━━━━━ Material supplied
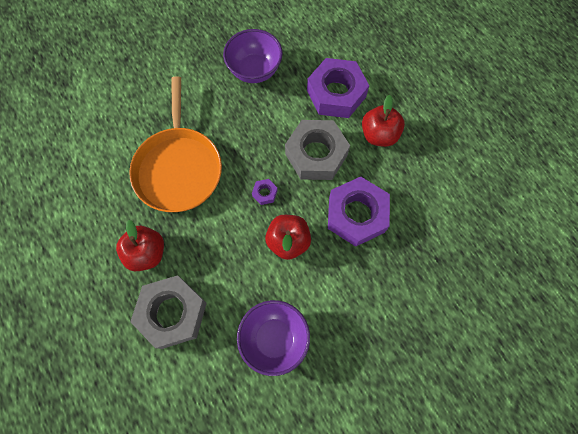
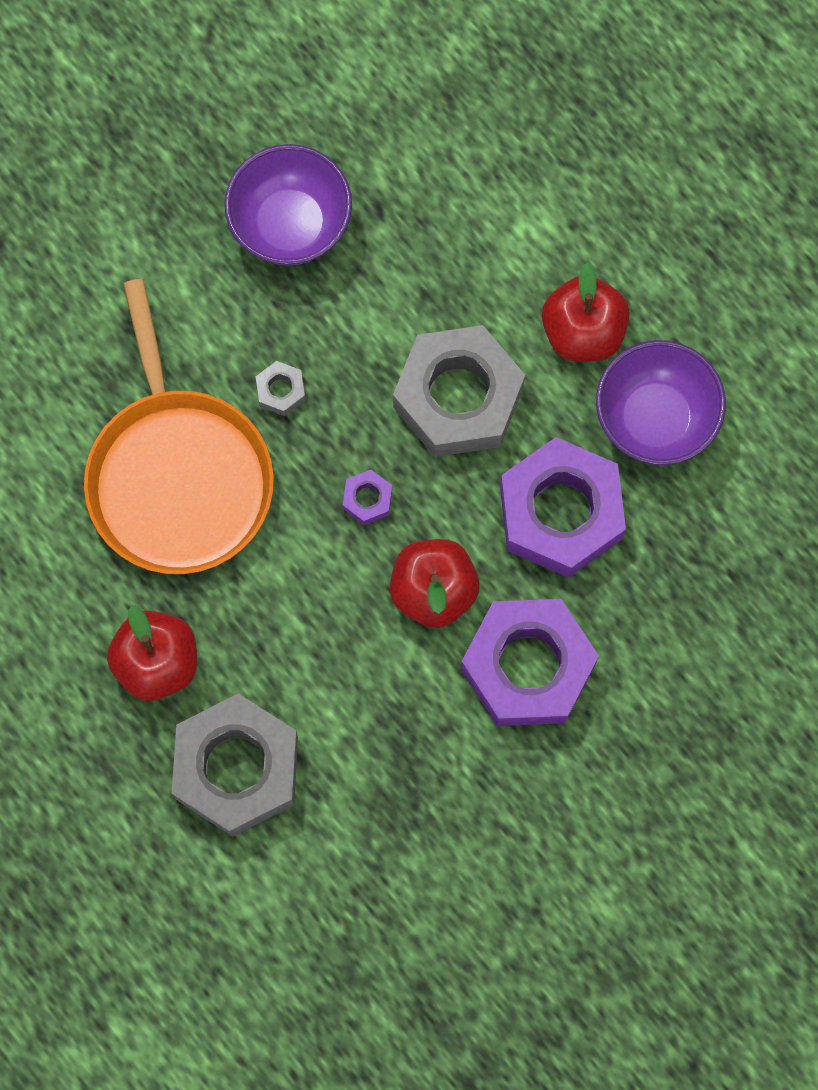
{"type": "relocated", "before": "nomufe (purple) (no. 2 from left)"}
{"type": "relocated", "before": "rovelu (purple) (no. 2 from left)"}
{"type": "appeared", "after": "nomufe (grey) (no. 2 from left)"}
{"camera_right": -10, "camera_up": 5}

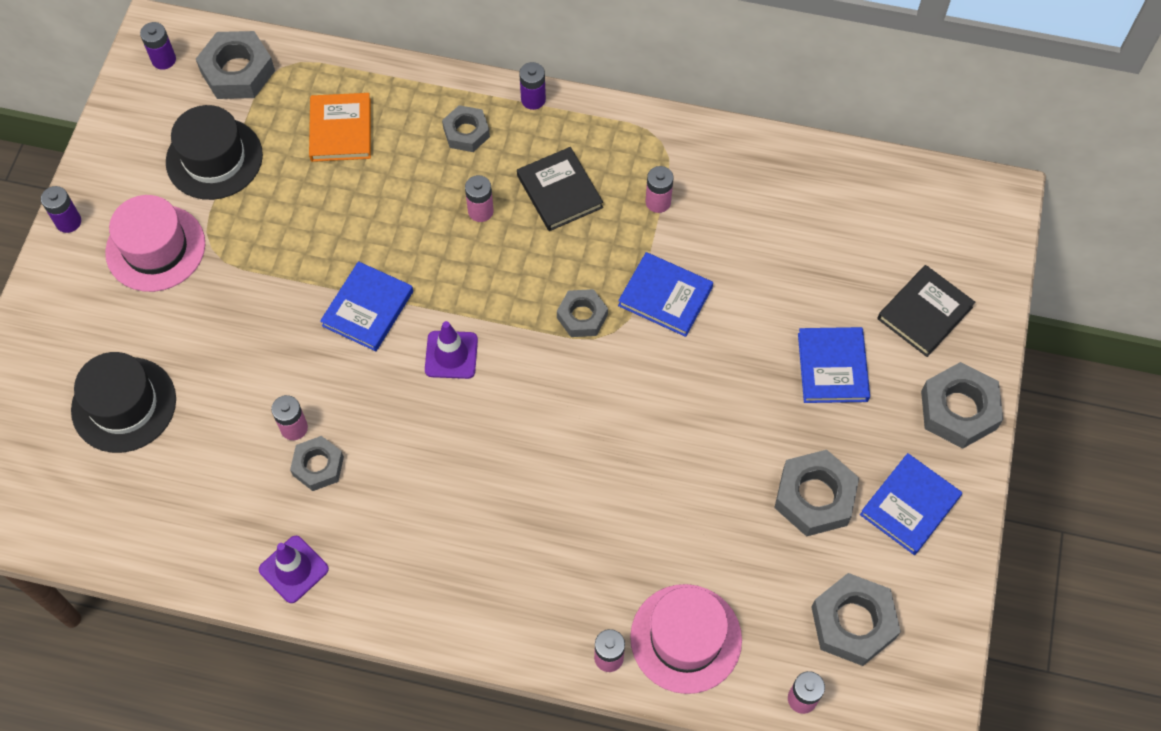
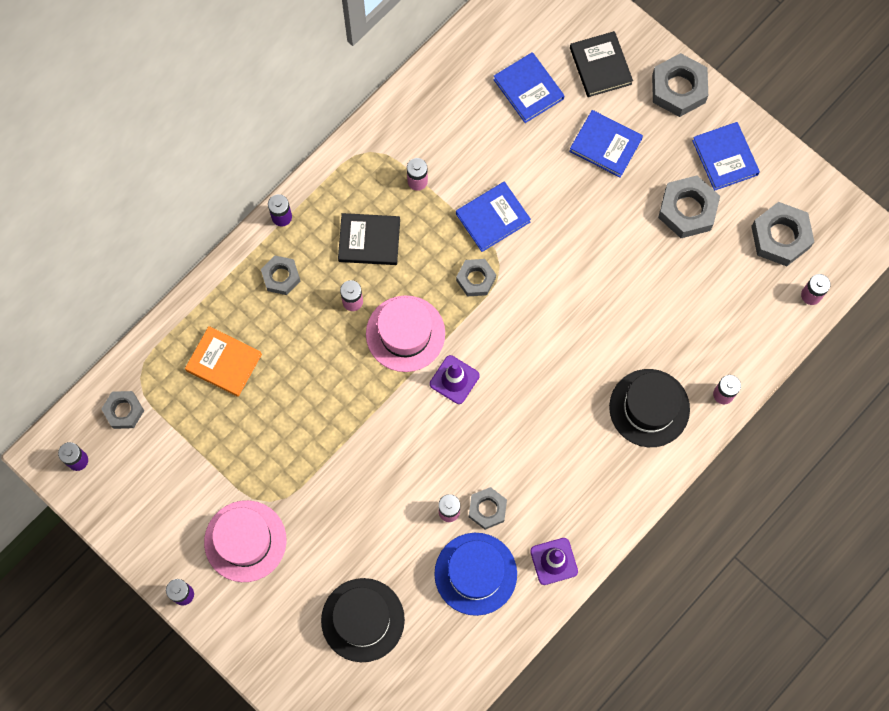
{"type": "size", "before": "nomufe (grey) (no. 1 from left)", "scale": 0.63}
{"type": "relocated", "before": "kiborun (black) (no. 2 from left)"}
{"type": "relocated", "before": "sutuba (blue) (no. 1 from left in the first image)", "after": "sutuba (blue) (no. 2 from left)"}
{"type": "relocated", "before": "kiborun (pink) (no. 2 from left)"}
{"type": "appeared", "after": "kiborun (blue)"}
{"camera_right": -60, "camera_up": 10}

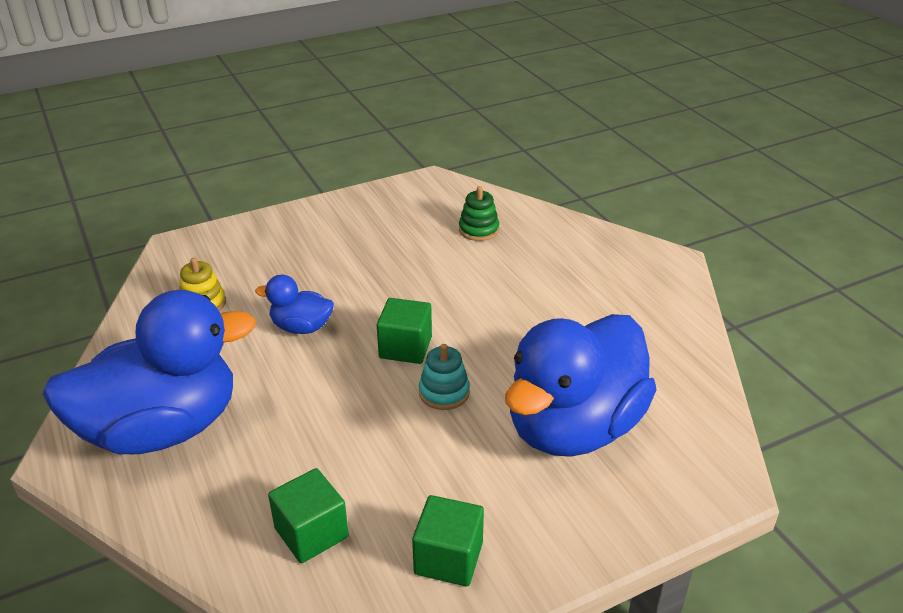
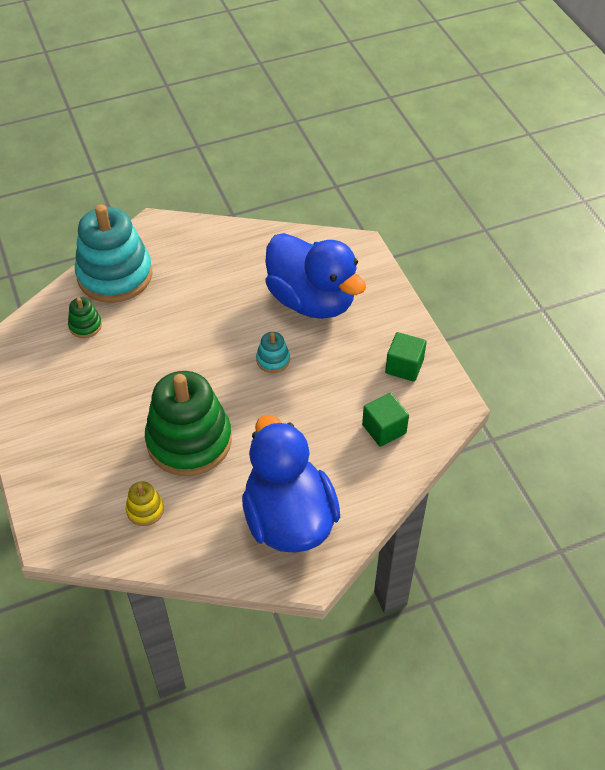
{"type": "exchanged", "before": "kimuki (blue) (no. 2 from left)", "after": "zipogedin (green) (no. 2 from left)"}
{"type": "missing", "before": "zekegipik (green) (no. 2 from left)"}
{"type": "appeared", "after": "zipogedin (turquoise) (no. 1 from left)"}
{"camera_right": -85, "camera_up": 15}

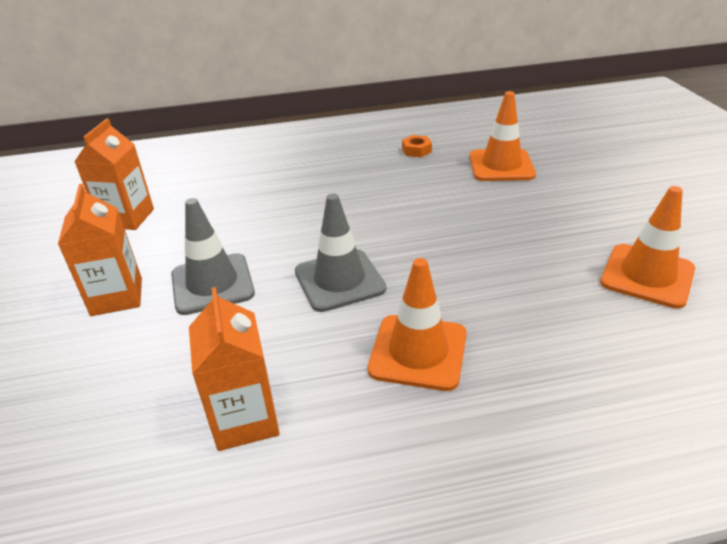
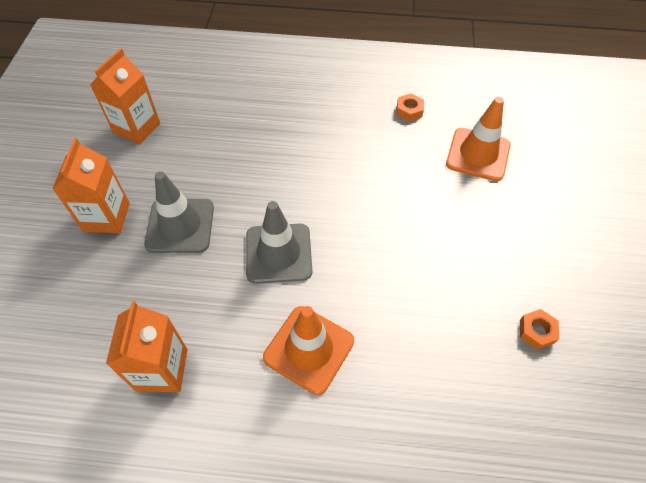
{"type": "exchanged", "before": "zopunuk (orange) (no. 3 from left)", "after": "nomufe (orange) (no. 2 from left)"}
{"camera_right": 15, "camera_up": 20}

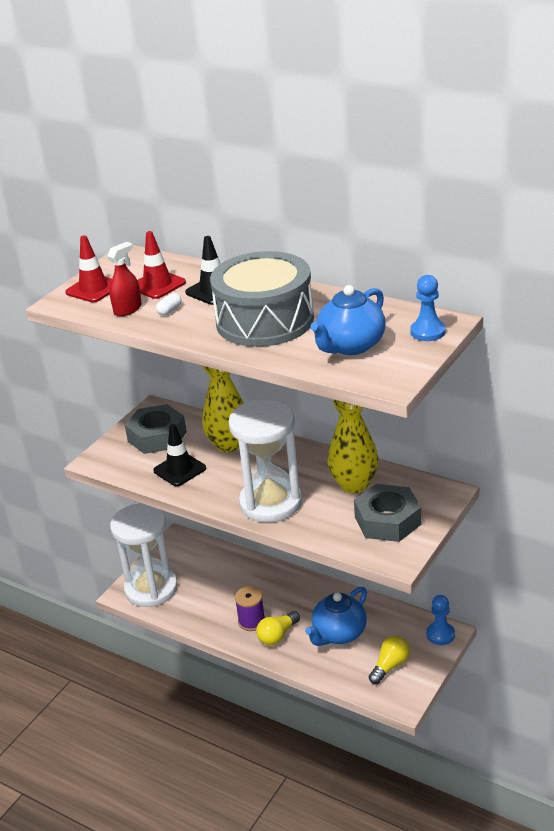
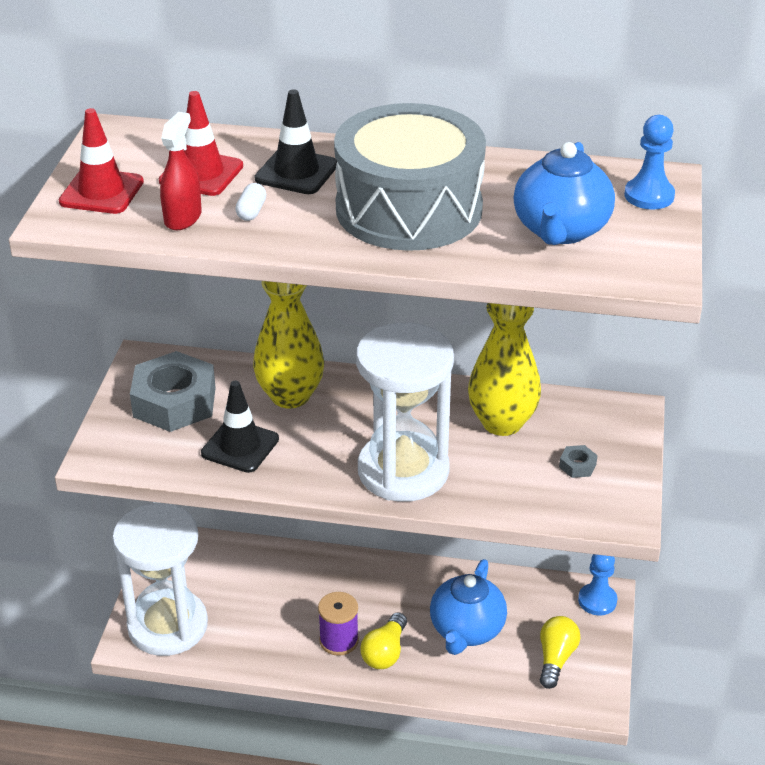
{"type": "size", "before": "nomufe (grey) (no. 2 from left)", "scale": 0.4}
{"camera_right": -25, "camera_up": 5}

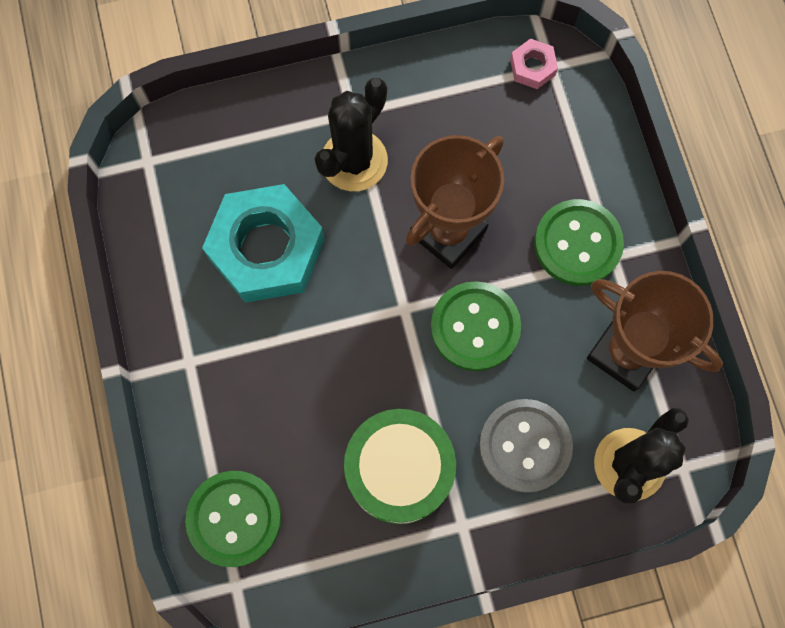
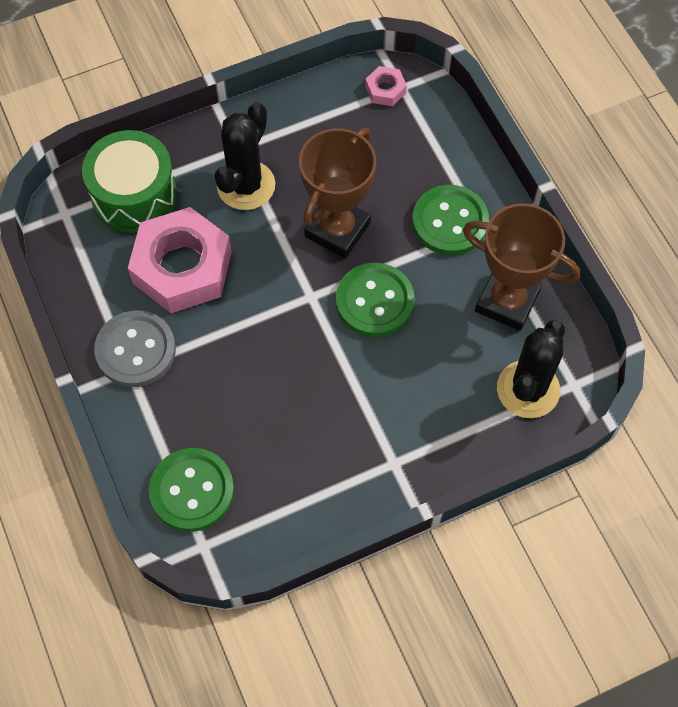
{"type": "colour", "before": "nomufe (turquoise)", "after": "nomufe (pink) (no. 1 from left)"}
{"type": "relocated", "before": "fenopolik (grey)"}
{"type": "relocated", "before": "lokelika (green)"}
{"camera_right": -10, "camera_up": -10}

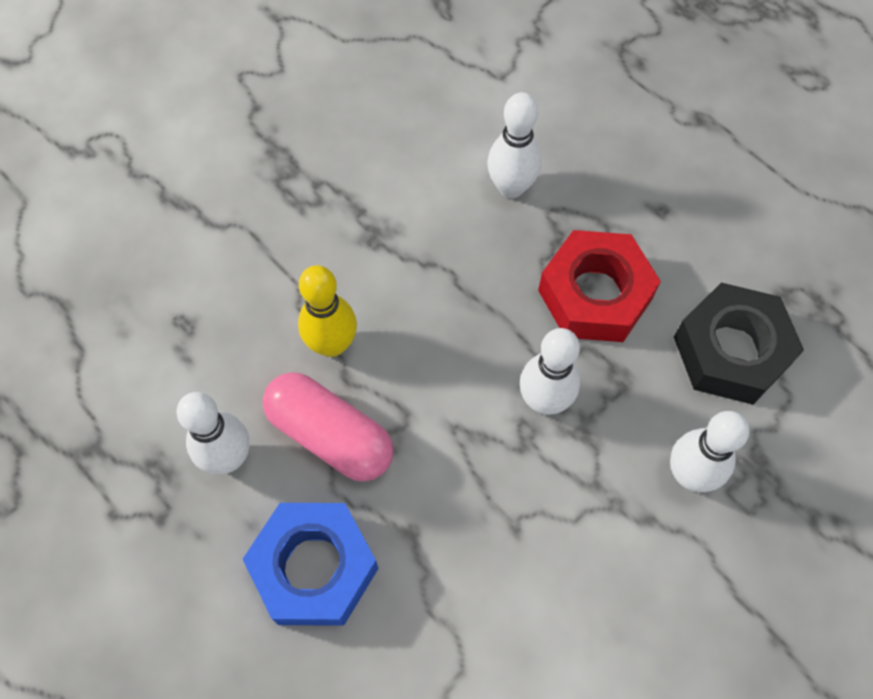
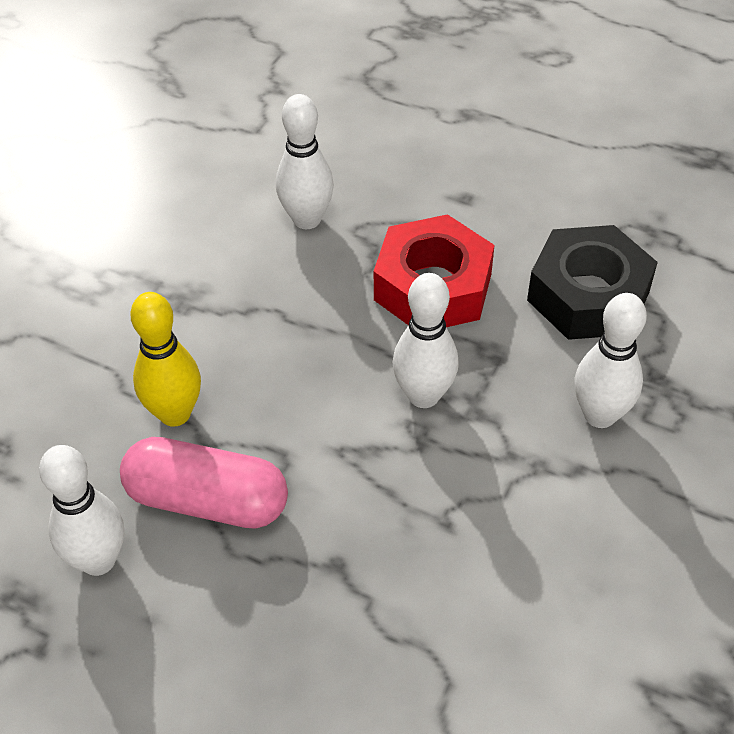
{"type": "missing", "before": "nomufe (blue)"}
{"camera_right": -20, "camera_up": -15}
━━━━━━━━━━
What you have to do: The entries above are to be repeated exactly, except for any pictures.

Solution to the exercise:
{"type": "relocated", "before": "nomufe (purple) (no. 2 from left)"}
{"type": "relocated", "before": "rovelu (purple) (no. 2 from left)"}
{"type": "appeared", "after": "nomufe (grey) (no. 2 from left)"}
{"camera_right": -10, "camera_up": 5}

{"type": "size", "before": "nomufe (grey) (no. 1 from left)", "scale": 0.63}
{"type": "relocated", "before": "kiborun (black) (no. 2 from left)"}
{"type": "relocated", "before": "sutuba (blue) (no. 1 from left in the first image)", "after": "sutuba (blue) (no. 2 from left)"}
{"type": "relocated", "before": "kiborun (pink) (no. 2 from left)"}
{"type": "appeared", "after": "kiborun (blue)"}
{"camera_right": -60, "camera_up": 10}

{"type": "exchanged", "before": "kimuki (blue) (no. 2 from left)", "after": "zipogedin (green) (no. 2 from left)"}
{"type": "missing", "before": "zekegipik (green) (no. 2 from left)"}
{"type": "appeared", "after": "zipogedin (turquoise) (no. 1 from left)"}
{"camera_right": -85, "camera_up": 15}

{"type": "exchanged", "before": "zopunuk (orange) (no. 3 from left)", "after": "nomufe (orange) (no. 2 from left)"}
{"camera_right": 15, "camera_up": 20}

{"type": "size", "before": "nomufe (grey) (no. 2 from left)", "scale": 0.4}
{"camera_right": -25, "camera_up": 5}

{"type": "colour", "before": "nomufe (turquoise)", "after": "nomufe (pink) (no. 1 from left)"}
{"type": "relocated", "before": "fenopolik (grey)"}
{"type": "relocated", "before": "lokelika (green)"}
{"camera_right": -10, "camera_up": -10}

{"type": "missing", "before": "nomufe (blue)"}
{"camera_right": -20, "camera_up": -15}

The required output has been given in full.